▶ The task
Can you give every line of the rows below as a JSON list of strings, with one string per line and the blank lines left out?

>>>

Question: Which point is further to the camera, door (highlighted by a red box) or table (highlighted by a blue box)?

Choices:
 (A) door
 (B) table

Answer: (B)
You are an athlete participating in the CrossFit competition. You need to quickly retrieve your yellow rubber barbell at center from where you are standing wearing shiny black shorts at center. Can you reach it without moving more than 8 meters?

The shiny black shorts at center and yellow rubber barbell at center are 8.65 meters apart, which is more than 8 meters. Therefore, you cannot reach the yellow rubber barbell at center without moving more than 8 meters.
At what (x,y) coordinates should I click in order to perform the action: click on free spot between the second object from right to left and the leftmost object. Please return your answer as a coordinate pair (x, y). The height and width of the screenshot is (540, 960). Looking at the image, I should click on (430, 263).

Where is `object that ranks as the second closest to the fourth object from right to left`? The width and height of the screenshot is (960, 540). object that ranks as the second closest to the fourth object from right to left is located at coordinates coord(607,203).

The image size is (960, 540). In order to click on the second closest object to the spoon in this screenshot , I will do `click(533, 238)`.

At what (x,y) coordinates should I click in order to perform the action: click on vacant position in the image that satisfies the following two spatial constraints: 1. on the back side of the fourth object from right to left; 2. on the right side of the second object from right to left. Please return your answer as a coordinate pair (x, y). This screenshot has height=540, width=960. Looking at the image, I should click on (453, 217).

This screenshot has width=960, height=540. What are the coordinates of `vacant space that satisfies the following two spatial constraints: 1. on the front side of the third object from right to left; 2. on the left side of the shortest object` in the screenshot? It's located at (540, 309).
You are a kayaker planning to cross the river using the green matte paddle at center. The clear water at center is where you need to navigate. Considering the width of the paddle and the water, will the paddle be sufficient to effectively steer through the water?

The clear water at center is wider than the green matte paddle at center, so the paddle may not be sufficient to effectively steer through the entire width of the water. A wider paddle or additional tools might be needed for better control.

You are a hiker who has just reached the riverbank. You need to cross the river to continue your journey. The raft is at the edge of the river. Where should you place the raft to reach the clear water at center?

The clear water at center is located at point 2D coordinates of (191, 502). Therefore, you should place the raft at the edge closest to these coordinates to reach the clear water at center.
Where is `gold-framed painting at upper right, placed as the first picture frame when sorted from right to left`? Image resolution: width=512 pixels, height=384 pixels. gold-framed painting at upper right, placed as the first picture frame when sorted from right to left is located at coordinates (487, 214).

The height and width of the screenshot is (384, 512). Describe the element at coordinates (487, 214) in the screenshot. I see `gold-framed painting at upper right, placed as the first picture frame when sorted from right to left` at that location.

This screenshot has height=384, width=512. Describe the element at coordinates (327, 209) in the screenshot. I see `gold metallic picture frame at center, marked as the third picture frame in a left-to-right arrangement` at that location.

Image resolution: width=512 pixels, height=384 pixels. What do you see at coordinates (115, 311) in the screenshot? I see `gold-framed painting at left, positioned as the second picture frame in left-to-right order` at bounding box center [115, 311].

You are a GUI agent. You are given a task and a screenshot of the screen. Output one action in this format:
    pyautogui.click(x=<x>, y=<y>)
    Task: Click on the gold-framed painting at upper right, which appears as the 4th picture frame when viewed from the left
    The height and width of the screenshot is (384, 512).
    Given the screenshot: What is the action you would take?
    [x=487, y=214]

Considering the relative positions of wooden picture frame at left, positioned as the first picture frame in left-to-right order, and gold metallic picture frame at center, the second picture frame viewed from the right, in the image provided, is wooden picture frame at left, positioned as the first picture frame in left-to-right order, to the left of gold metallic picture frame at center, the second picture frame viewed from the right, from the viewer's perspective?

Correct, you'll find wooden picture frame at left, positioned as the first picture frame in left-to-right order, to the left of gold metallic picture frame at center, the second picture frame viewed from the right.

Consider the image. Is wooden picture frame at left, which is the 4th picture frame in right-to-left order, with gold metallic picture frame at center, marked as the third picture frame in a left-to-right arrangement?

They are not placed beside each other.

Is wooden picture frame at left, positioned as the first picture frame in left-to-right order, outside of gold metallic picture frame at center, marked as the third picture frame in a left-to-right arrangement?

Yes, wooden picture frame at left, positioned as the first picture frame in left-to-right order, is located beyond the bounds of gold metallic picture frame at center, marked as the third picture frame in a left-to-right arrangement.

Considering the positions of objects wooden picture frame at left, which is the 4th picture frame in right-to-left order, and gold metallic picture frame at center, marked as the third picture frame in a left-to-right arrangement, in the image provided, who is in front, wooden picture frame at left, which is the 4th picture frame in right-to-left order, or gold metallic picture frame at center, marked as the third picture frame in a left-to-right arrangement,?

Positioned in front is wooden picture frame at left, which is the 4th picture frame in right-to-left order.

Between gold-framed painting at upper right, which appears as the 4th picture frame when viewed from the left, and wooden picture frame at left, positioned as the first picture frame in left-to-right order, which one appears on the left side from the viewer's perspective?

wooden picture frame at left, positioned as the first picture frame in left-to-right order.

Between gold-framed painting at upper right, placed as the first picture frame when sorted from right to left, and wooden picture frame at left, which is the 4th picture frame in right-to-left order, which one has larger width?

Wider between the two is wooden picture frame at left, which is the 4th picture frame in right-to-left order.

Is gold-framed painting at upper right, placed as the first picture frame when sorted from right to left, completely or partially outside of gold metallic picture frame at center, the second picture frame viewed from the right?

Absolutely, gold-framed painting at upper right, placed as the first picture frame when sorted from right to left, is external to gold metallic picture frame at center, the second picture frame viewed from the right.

<<<

▶ Problem solution
[
  "Question: Which point is further to the camera, door (highlighted by a red box) or table (highlighted by a blue box)?",
  "Choices:",
  " (A) door",
  " (B) table",
  "Answer: (B)",
  "You are an athlete participating in the CrossFit competition. You need to quickly retrieve your yellow rubber barbell at center from where you are standing wearing shiny black shorts at center. Can you reach it without moving more than 8 meters?",
  "The shiny black shorts at center and yellow rubber barbell at center are 8.65 meters apart, which is more than 8 meters. Therefore, you cannot reach the yellow rubber barbell at center without moving more than 8 meters.",
  "At what (x,y) coordinates should I click in order to perform the action: click on free spot between the second object from right to left and the leftmost object. Please return your answer as a coordinate pair (x, y). The height and width of the screenshot is (540, 960). Looking at the image, I should click on (430, 263).",
  "Where is `object that ranks as the second closest to the fourth object from right to left`? The width and height of the screenshot is (960, 540). object that ranks as the second closest to the fourth object from right to left is located at coordinates coord(607,203).",
  "The image size is (960, 540). In order to click on the second closest object to the spoon in this screenshot , I will do `click(533, 238)`.",
  "At what (x,y) coordinates should I click in order to perform the action: click on vacant position in the image that satisfies the following two spatial constraints: 1. on the back side of the fourth object from right to left; 2. on the right side of the second object from right to left. Please return your answer as a coordinate pair (x, y). This screenshot has height=540, width=960. Looking at the image, I should click on (453, 217).",
  "This screenshot has width=960, height=540. What are the coordinates of `vacant space that satisfies the following two spatial constraints: 1. on the front side of the third object from right to left; 2. on the left side of the shortest object` in the screenshot? It's located at (540, 309).",
  "You are a kayaker planning to cross the river using the green matte paddle at center. The clear water at center is where you need to navigate. Considering the width of the paddle and the water, will the paddle be sufficient to effectively steer through the water?",
  "The clear water at center is wider than the green matte paddle at center, so the paddle may not be sufficient to effectively steer through the entire width of the water. A wider paddle or additional tools might be needed for better control.",
  "You are a hiker who has just reached the riverbank. You need to cross the river to continue your journey. The raft is at the edge of the river. Where should you place the raft to reach the clear water at center?",
  "The clear water at center is located at point 2D coordinates of (191, 502). Therefore, you should place the raft at the edge closest to these coordinates to reach the clear water at center.",
  "Where is `gold-framed painting at upper right, placed as the first picture frame when sorted from right to left`? Image resolution: width=512 pixels, height=384 pixels. gold-framed painting at upper right, placed as the first picture frame when sorted from right to left is located at coordinates (487, 214).",
  "The height and width of the screenshot is (384, 512). Describe the element at coordinates (487, 214) in the screenshot. I see `gold-framed painting at upper right, placed as the first picture frame when sorted from right to left` at that location.",
  "This screenshot has height=384, width=512. Describe the element at coordinates (327, 209) in the screenshot. I see `gold metallic picture frame at center, marked as the third picture frame in a left-to-right arrangement` at that location.",
  "Image resolution: width=512 pixels, height=384 pixels. What do you see at coordinates (115, 311) in the screenshot? I see `gold-framed painting at left, positioned as the second picture frame in left-to-right order` at bounding box center [115, 311].",
  "You are a GUI agent. You are given a task and a screenshot of the screen. Output one action in this format:",
  "    pyautogui.click(x=<x>, y=<y>)",
  "    Task: Click on the gold-framed painting at upper right, which appears as the 4th picture frame when viewed from the left",
  "    The height and width of the screenshot is (384, 512).",
  "    Given the screenshot: What is the action you would take?",
  "    [x=487, y=214]",
  "Considering the relative positions of wooden picture frame at left, positioned as the first picture frame in left-to-right order, and gold metallic picture frame at center, the second picture frame viewed from the right, in the image provided, is wooden picture frame at left, positioned as the first picture frame in left-to-right order, to the left of gold metallic picture frame at center, the second picture frame viewed from the right, from the viewer's perspective?",
  "Correct, you'll find wooden picture frame at left, positioned as the first picture frame in left-to-right order, to the left of gold metallic picture frame at center, the second picture frame viewed from the right.",
  "Consider the image. Is wooden picture frame at left, which is the 4th picture frame in right-to-left order, with gold metallic picture frame at center, marked as the third picture frame in a left-to-right arrangement?",
  "They are not placed beside each other.",
  "Is wooden picture frame at left, positioned as the first picture frame in left-to-right order, outside of gold metallic picture frame at center, marked as the third picture frame in a left-to-right arrangement?",
  "Yes, wooden picture frame at left, positioned as the first picture frame in left-to-right order, is located beyond the bounds of gold metallic picture frame at center, marked as the third picture frame in a left-to-right arrangement.",
  "Considering the positions of objects wooden picture frame at left, which is the 4th picture frame in right-to-left order, and gold metallic picture frame at center, marked as the third picture frame in a left-to-right arrangement, in the image provided, who is in front, wooden picture frame at left, which is the 4th picture frame in right-to-left order, or gold metallic picture frame at center, marked as the third picture frame in a left-to-right arrangement,?",
  "Positioned in front is wooden picture frame at left, which is the 4th picture frame in right-to-left order.",
  "Between gold-framed painting at upper right, which appears as the 4th picture frame when viewed from the left, and wooden picture frame at left, positioned as the first picture frame in left-to-right order, which one appears on the left side from the viewer's perspective?",
  "wooden picture frame at left, positioned as the first picture frame in left-to-right order.",
  "Between gold-framed painting at upper right, placed as the first picture frame when sorted from right to left, and wooden picture frame at left, which is the 4th picture frame in right-to-left order, which one has larger width?",
  "Wider between the two is wooden picture frame at left, which is the 4th picture frame in right-to-left order.",
  "Is gold-framed painting at upper right, placed as the first picture frame when sorted from right to left, completely or partially outside of gold metallic picture frame at center, the second picture frame viewed from the right?",
  "Absolutely, gold-framed painting at upper right, placed as the first picture frame when sorted from right to left, is external to gold metallic picture frame at center, the second picture frame viewed from the right."
]